* Directions for this task: Skip every picture. Print each line from the one containing "JOY2 pin VRY: A5 -> A2" through the end of the records below, word for word.

Dataset excerpts
◇ ◇ ◇ ◇

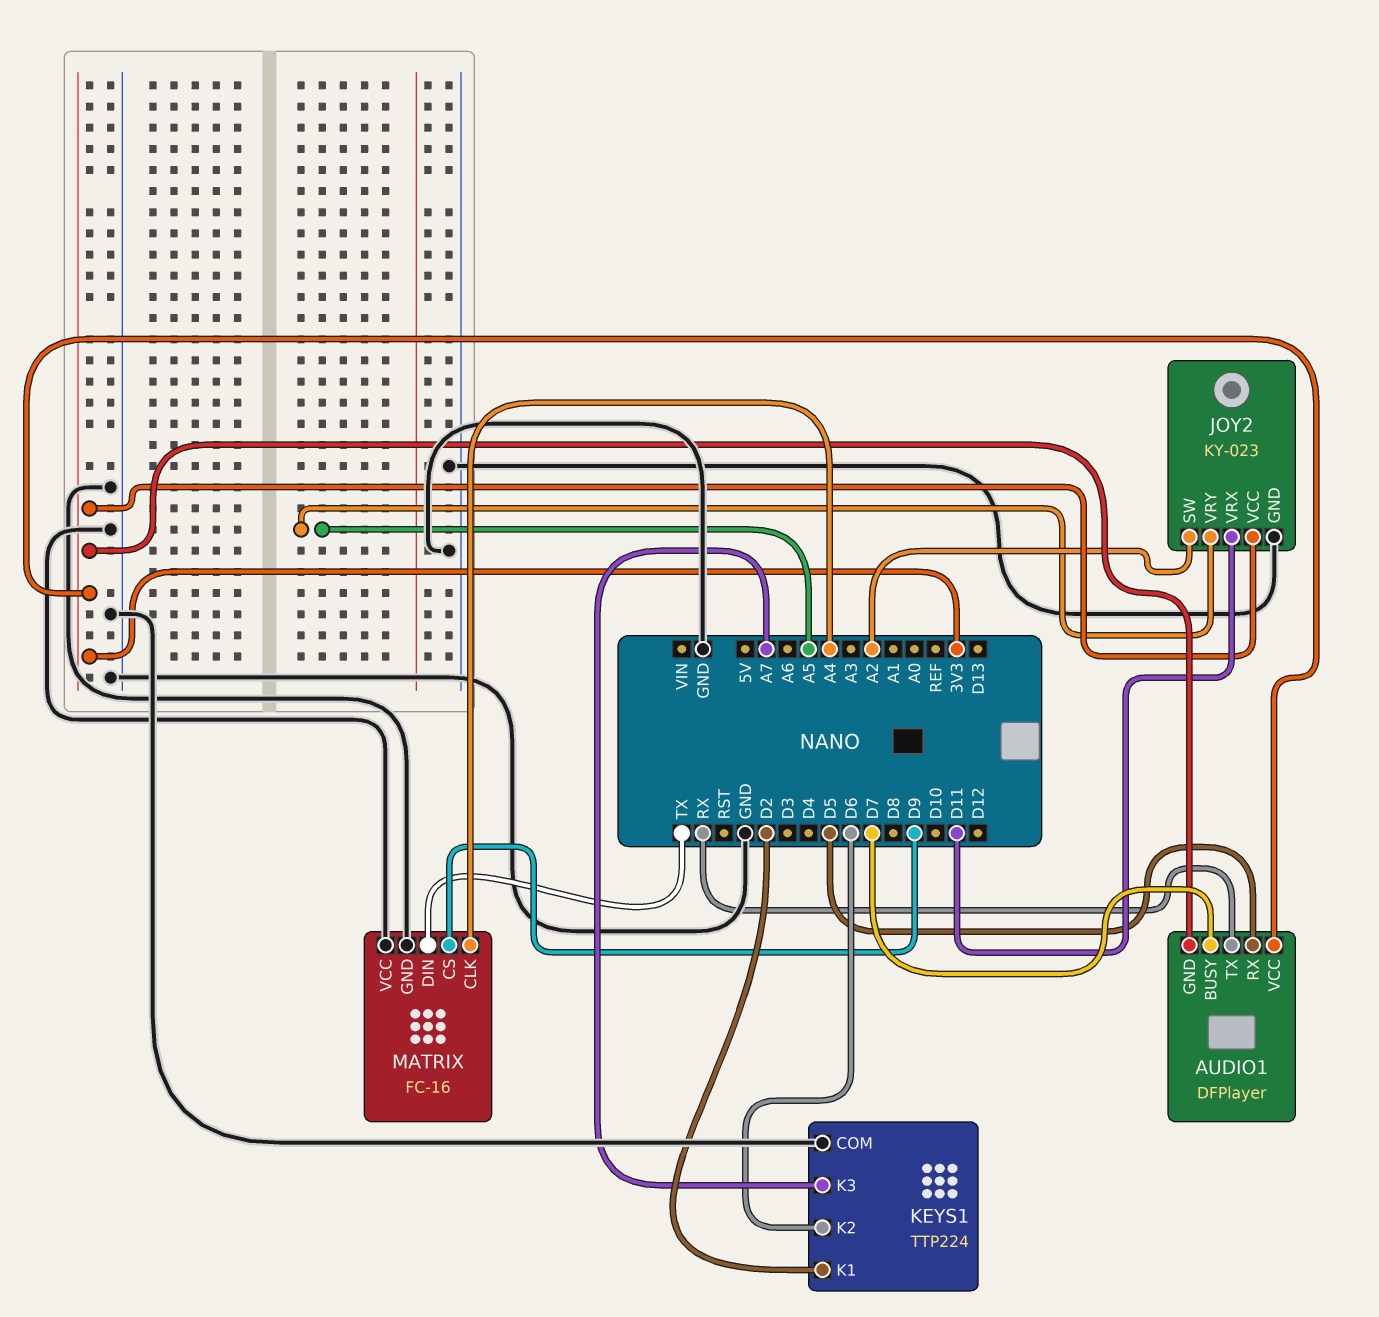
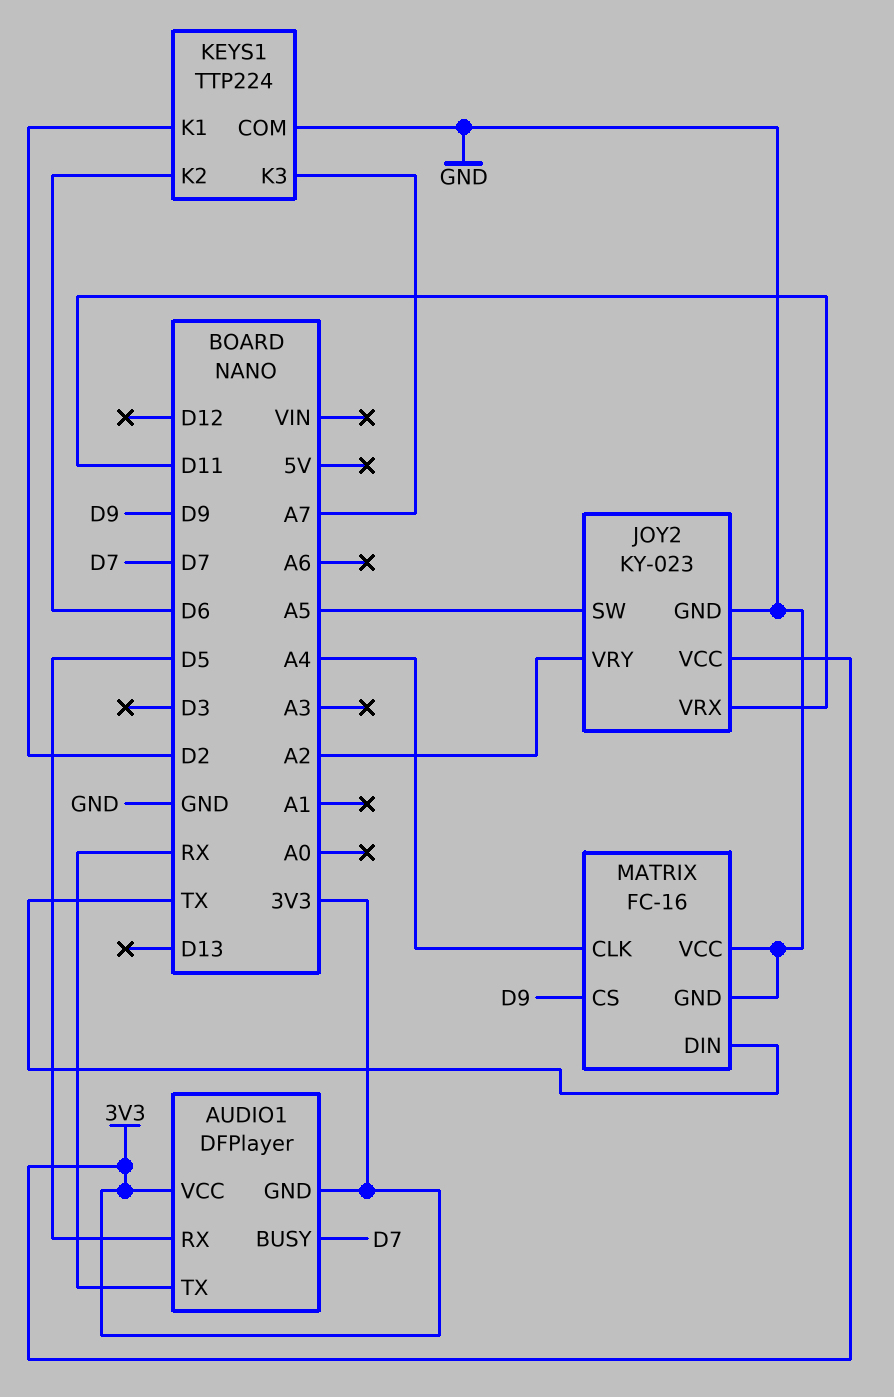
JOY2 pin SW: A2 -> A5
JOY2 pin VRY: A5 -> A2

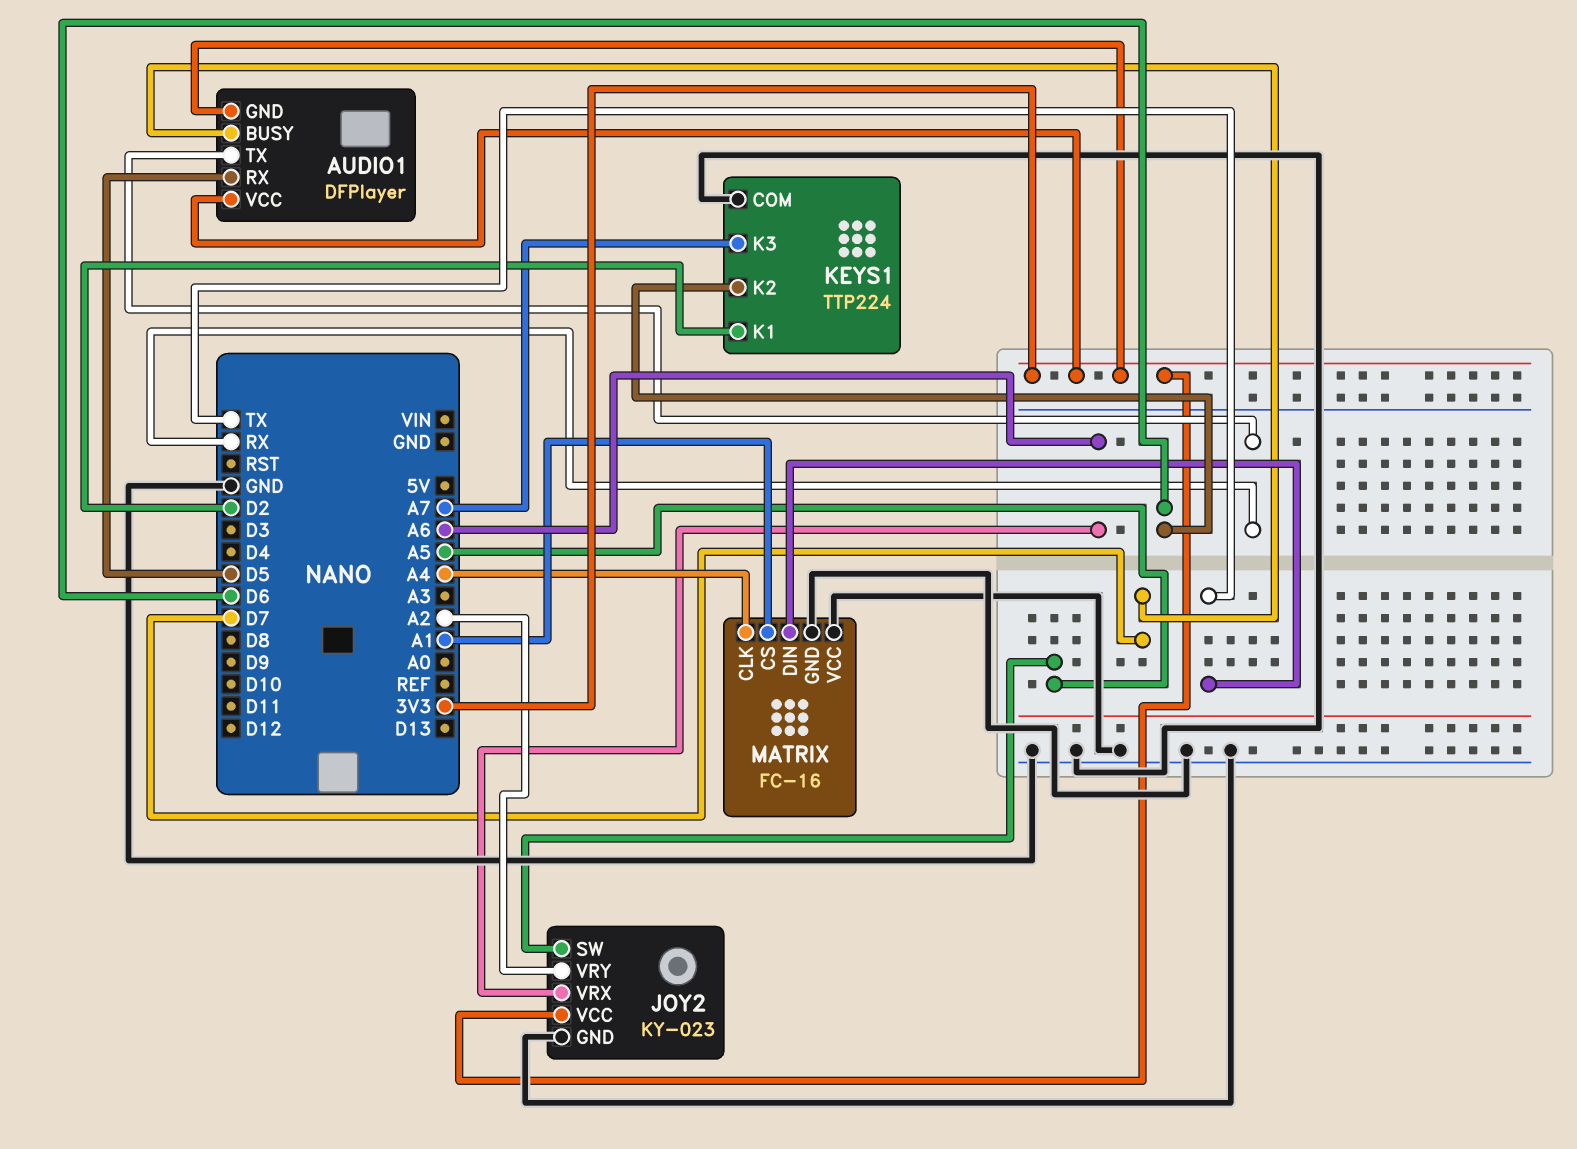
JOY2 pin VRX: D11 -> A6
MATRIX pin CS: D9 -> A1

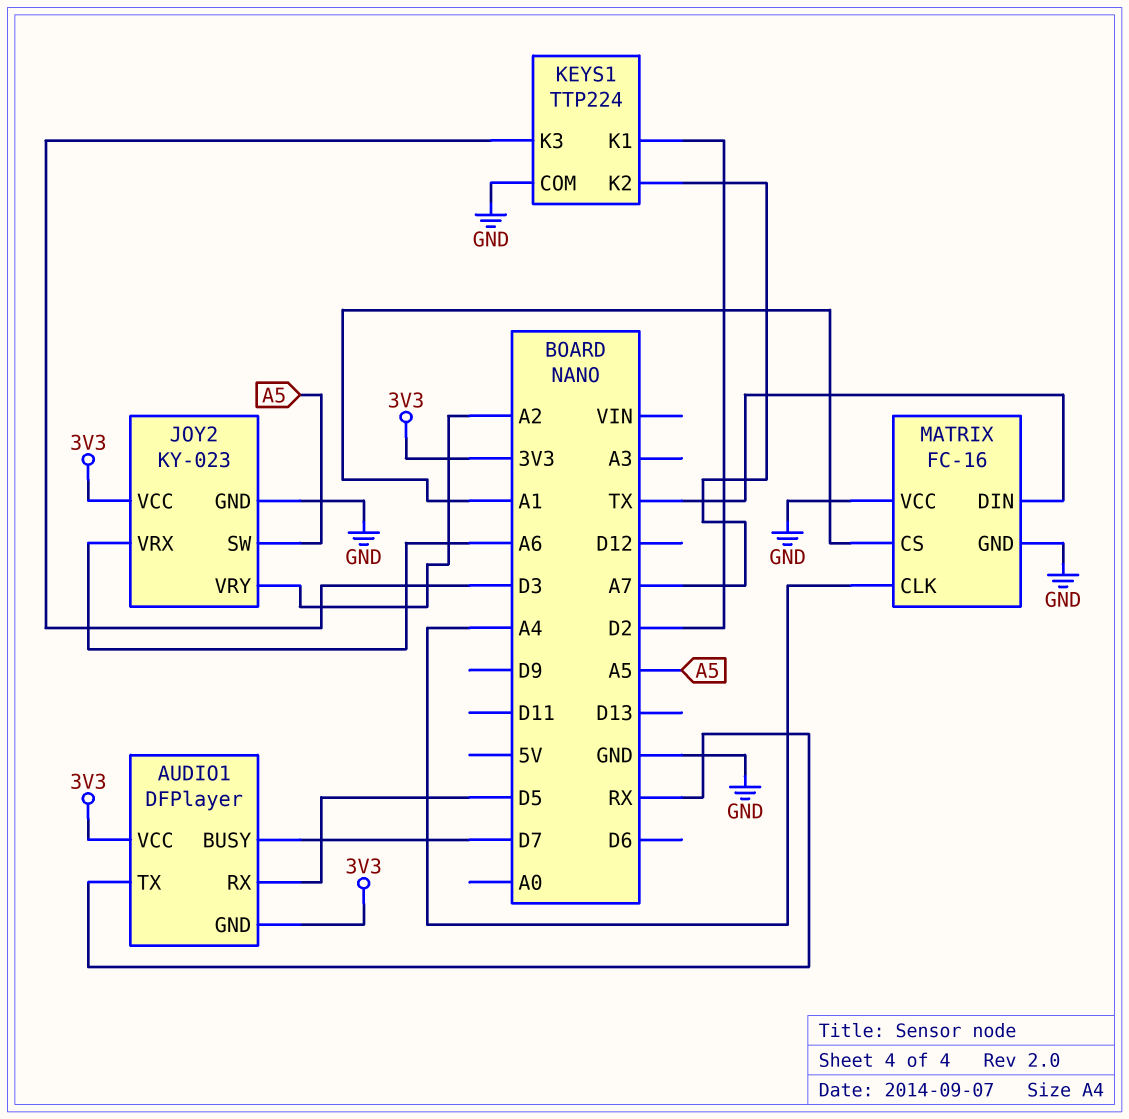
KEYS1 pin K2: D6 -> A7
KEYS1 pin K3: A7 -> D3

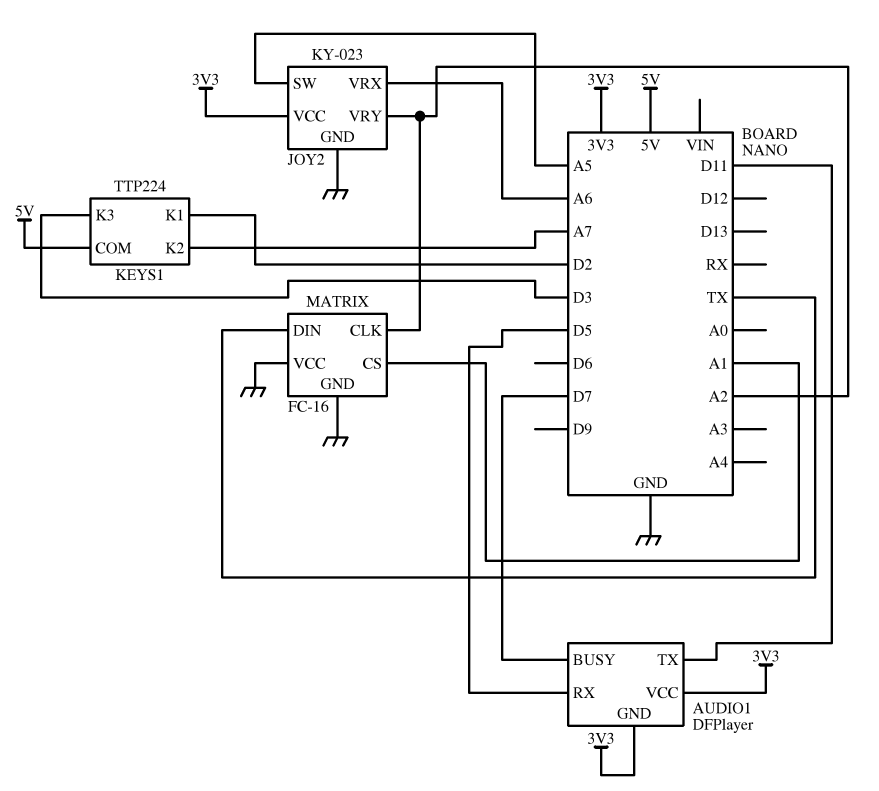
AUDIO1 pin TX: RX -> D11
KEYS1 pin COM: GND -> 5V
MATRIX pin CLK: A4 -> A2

◇ ◇ ◇ ◇

* Your response:
JOY2 pin VRY: A5 -> A2

JOY2 pin VRX: D11 -> A6
MATRIX pin CS: D9 -> A1

KEYS1 pin K2: D6 -> A7
KEYS1 pin K3: A7 -> D3

AUDIO1 pin TX: RX -> D11
KEYS1 pin COM: GND -> 5V
MATRIX pin CLK: A4 -> A2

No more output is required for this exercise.